┌──
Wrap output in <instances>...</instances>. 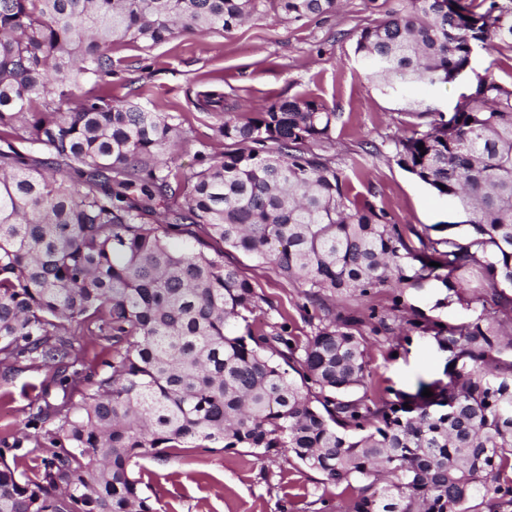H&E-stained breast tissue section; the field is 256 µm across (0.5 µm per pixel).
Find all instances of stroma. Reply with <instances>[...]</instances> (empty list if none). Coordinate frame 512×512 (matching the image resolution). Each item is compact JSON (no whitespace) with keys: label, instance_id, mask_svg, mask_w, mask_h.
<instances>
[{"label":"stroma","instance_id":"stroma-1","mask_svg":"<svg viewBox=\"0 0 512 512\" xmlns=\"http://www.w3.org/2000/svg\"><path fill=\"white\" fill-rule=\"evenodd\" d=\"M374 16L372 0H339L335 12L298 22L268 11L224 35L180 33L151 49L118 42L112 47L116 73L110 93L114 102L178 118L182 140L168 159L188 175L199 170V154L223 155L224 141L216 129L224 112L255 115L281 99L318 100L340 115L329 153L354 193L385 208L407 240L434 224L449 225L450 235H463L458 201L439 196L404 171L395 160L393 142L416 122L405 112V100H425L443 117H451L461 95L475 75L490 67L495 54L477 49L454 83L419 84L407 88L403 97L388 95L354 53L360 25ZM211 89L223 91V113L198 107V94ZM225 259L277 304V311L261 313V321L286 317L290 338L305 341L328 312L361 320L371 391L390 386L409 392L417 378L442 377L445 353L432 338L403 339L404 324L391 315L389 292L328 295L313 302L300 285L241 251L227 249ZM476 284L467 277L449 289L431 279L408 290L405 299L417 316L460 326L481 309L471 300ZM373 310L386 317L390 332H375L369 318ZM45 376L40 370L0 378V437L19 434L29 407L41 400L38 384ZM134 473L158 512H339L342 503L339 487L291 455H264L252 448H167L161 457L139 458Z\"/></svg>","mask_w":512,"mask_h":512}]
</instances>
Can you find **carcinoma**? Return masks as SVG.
└──
┌──
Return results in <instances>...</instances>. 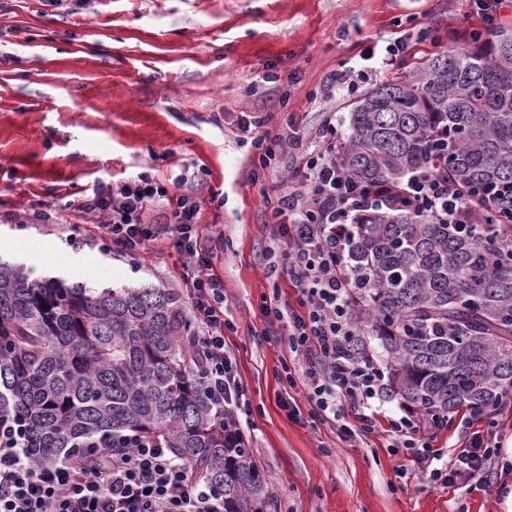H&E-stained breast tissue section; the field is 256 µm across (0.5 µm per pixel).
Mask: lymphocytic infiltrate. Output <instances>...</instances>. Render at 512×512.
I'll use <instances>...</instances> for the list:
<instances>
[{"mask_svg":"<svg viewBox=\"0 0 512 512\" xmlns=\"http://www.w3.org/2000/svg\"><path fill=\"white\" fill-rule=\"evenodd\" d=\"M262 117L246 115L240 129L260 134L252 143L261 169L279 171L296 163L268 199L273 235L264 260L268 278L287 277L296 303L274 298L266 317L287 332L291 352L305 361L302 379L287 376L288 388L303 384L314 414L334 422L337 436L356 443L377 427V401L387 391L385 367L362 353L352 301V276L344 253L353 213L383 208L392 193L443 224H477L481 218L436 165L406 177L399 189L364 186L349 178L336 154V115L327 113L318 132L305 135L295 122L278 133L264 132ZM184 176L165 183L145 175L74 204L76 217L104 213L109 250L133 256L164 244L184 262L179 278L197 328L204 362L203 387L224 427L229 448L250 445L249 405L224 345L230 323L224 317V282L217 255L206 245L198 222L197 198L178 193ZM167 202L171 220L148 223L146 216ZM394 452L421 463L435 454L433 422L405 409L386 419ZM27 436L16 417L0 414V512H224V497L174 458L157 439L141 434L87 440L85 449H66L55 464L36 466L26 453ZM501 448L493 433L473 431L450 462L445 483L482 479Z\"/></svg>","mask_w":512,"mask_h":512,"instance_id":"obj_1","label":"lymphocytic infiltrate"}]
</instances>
└──
┌──
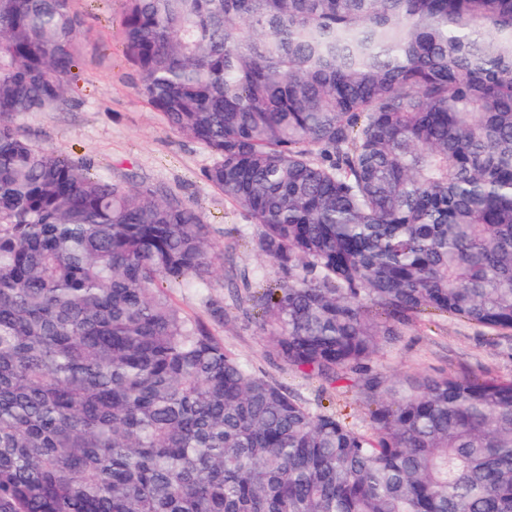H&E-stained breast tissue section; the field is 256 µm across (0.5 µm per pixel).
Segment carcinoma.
└──
*Exercise directions*. Pull out all lines containing "carcinoma".

*Expected answer*.
Can you find **carcinoma**? Return masks as SVG.
Segment carcinoma.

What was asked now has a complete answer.